(Multi-step shape edit data)
- - -
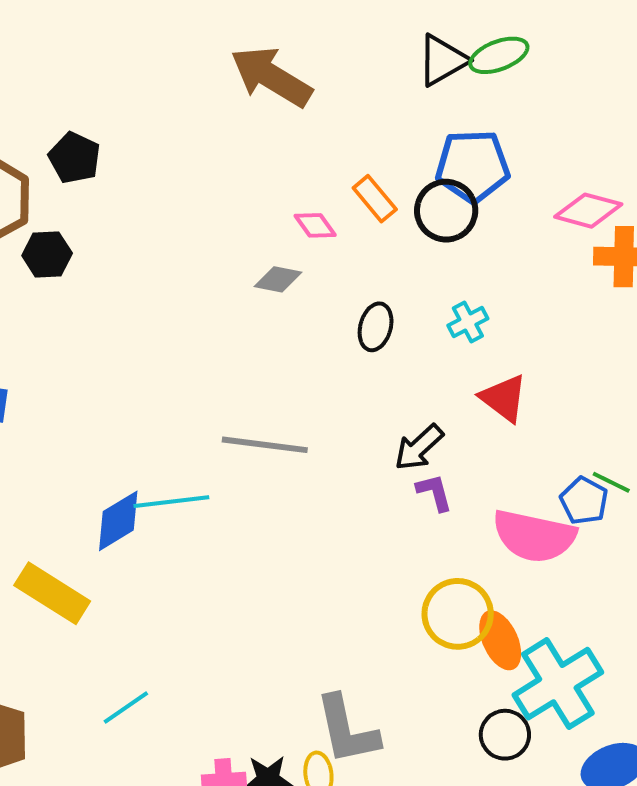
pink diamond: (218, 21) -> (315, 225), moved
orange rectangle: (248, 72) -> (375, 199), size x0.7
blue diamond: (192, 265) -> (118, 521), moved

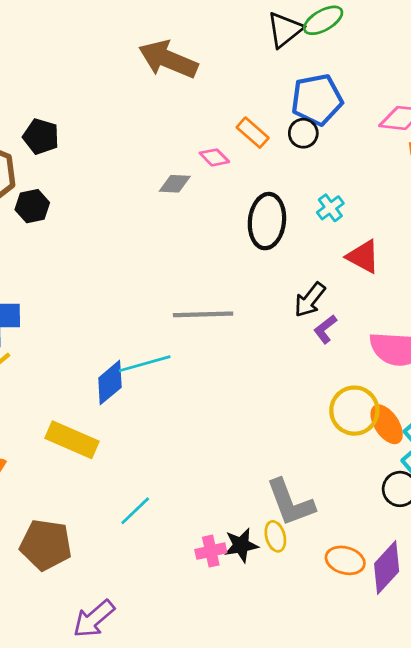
black circle: (446, 211) -> (303, 133), size x0.7
gray diamond: (278, 279) -> (175, 184), moved
black ellipse: (376, 327) -> (267, 221), size x1.6
purple L-shape: (434, 492) -> (325, 329), turned -104

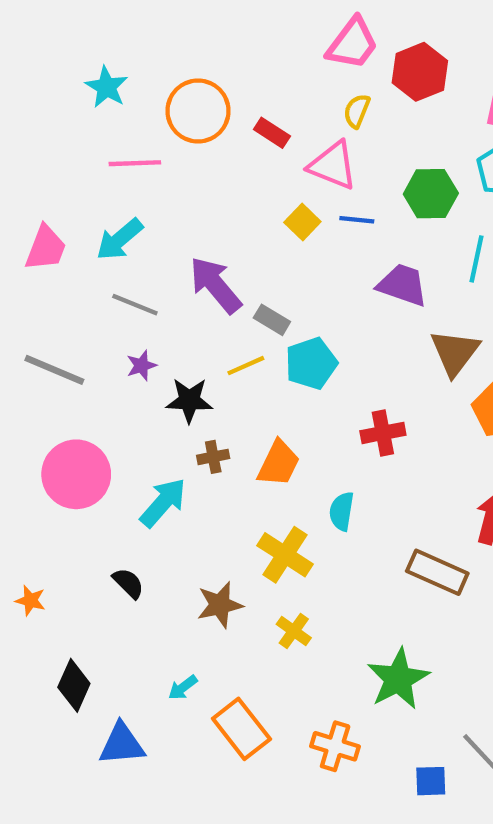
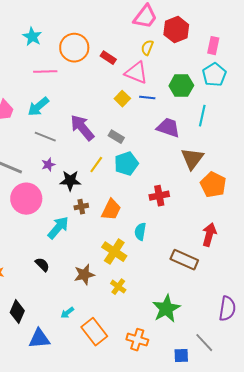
gray rectangle: (272, 320) -> (116, 137), moved
yellow line: (246, 366) -> (96, 165), turned -30
pink circle: (76, 474) -> (26, 199), moved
- - -
> YOUR TASK:
From the line with "purple L-shape: (434, 492)" to the final line of the entries above, reproduce each line exactly and nothing else; the pictures stay out.

> TASK RESULT:
purple L-shape: (434, 492) -> (325, 329), turned -104

gray rectangle: (272, 320) -> (116, 137), moved
yellow line: (246, 366) -> (96, 165), turned -30
pink circle: (76, 474) -> (26, 199), moved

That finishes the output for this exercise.